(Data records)
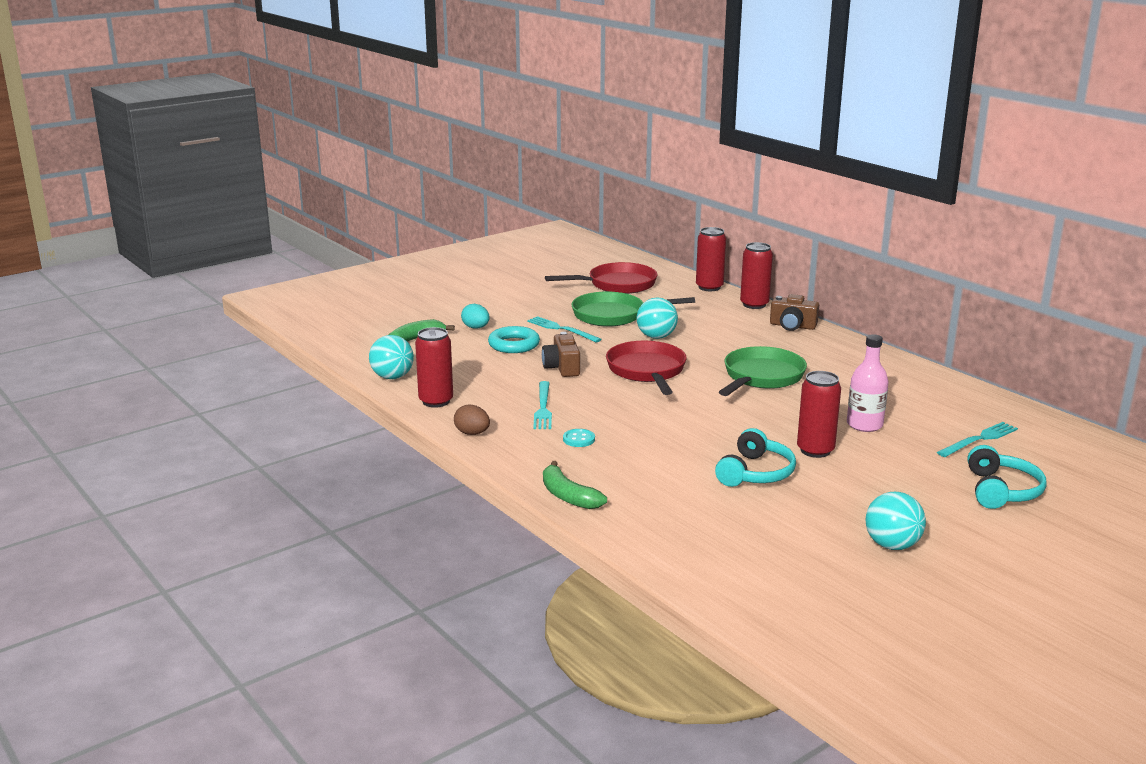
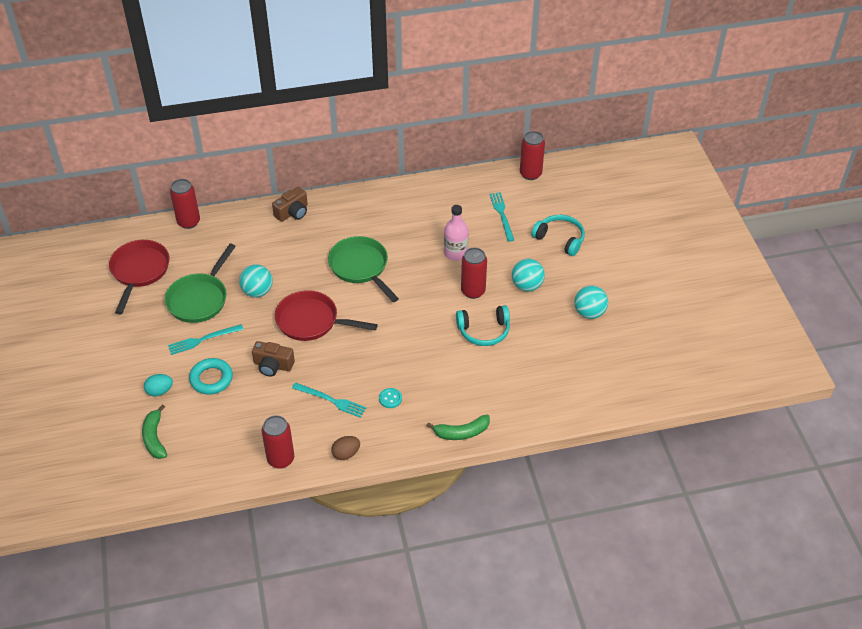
camera: 65 degrees left, 25 degrees up
(392, 377) = (219, 474): turquoise ball -> turquoise ball (527, 286)
(754, 305) = (241, 213): red can -> red can (530, 174)
(756, 473) = (484, 331): turquoise headphones -> turquoise headphones turned 120 degrees clockwise

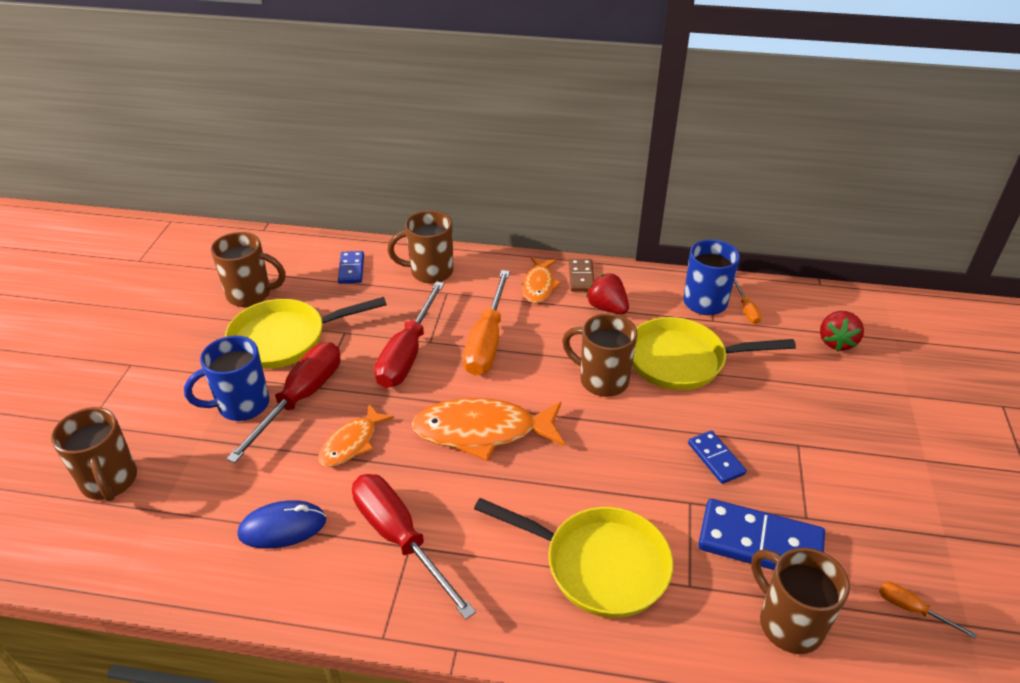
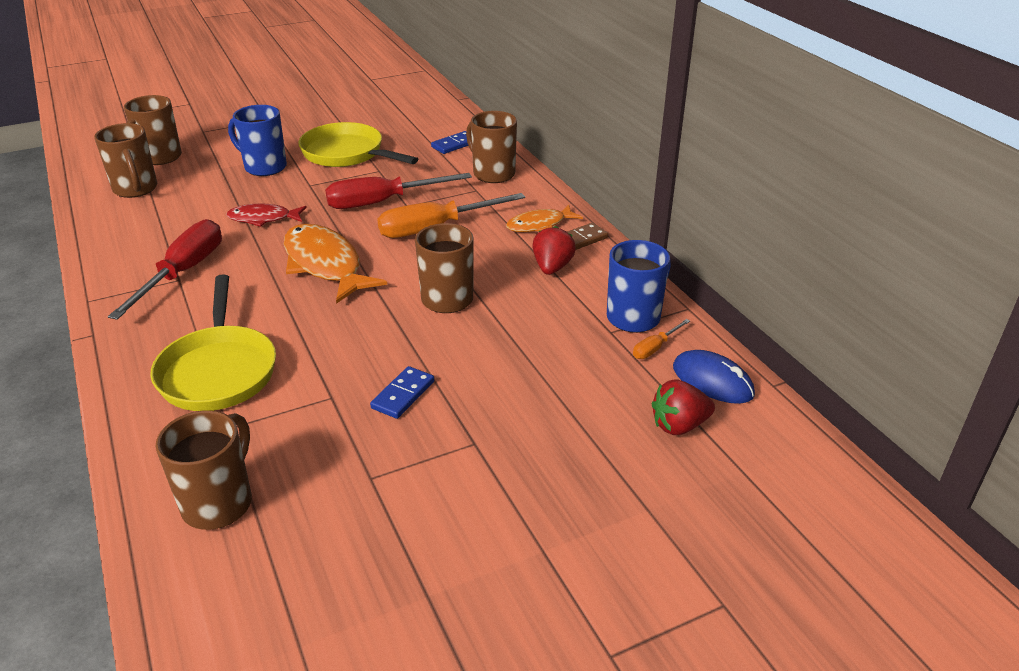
camera: 55 degrees right, 5 degrees down
(251, 294) = (380, 124): brown mug -> brown mug (136, 189)
(282, 527) = (162, 226): blue mouse -> blue mouse (712, 381)
(301, 398) = (291, 183): red screwdriver -> none
(352, 443) = (263, 218): orange fish -> red fish
(682, 360) = (525, 332): yellow pan -> none
(760, 542) = (311, 455): blue domino -> none
(911, 609) = (293, 591): orange screwdriver -> none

• WHAT YOU ARE ASKED TO DO: Each entry above needs to be restated without a single word changed; skip the images.

• ANSWER TO THE PROBLEM:
camera: 65 degrees left, 25 degrees up
(392, 377) = (219, 474): turquoise ball -> turquoise ball (527, 286)
(754, 305) = (241, 213): red can -> red can (530, 174)
(756, 473) = (484, 331): turquoise headphones -> turquoise headphones turned 120 degrees clockwise

camera: 55 degrees right, 5 degrees down
(251, 294) = (380, 124): brown mug -> brown mug (136, 189)
(282, 527) = (162, 226): blue mouse -> blue mouse (712, 381)
(301, 398) = (291, 183): red screwdriver -> none
(352, 443) = (263, 218): orange fish -> red fish
(682, 360) = (525, 332): yellow pan -> none
(760, 542) = (311, 455): blue domino -> none
(911, 609) = (293, 591): orange screwdriver -> none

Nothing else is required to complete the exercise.